Revision tracking records
===
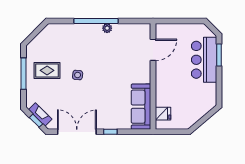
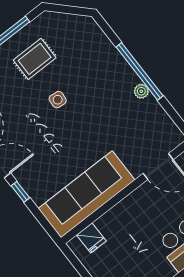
rug: (47, 70) -> (35, 59), turned 90
sofa: (141, 107) -> (86, 194), width x1.36, depth x1.27

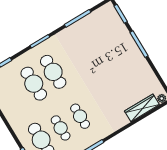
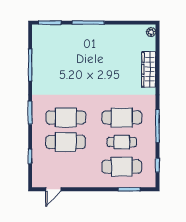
wardrobe: (142, 108) -> (149, 69), moved
cafe table: (80, 116) -> (122, 117), width x1.37, depth x1.35

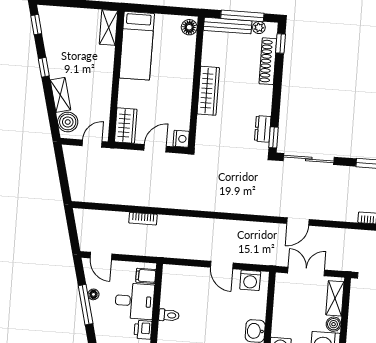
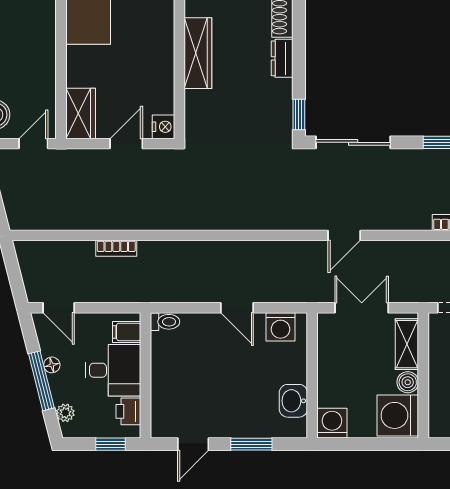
dresser: (263, 129) -> (282, 58), moved
toilet: (169, 315) -> (165, 322), moved
plant: (100, 327) -> (65, 413), added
===
Write out the data above exactly as it appears, but without any image.

» **SOLUTION BELOW**:
rug: (47, 70) -> (35, 59), turned 90
sofa: (141, 107) -> (86, 194), width x1.36, depth x1.27

wardrobe: (142, 108) -> (149, 69), moved
cafe table: (80, 116) -> (122, 117), width x1.37, depth x1.35

dresser: (263, 129) -> (282, 58), moved
toilet: (169, 315) -> (165, 322), moved
plant: (100, 327) -> (65, 413), added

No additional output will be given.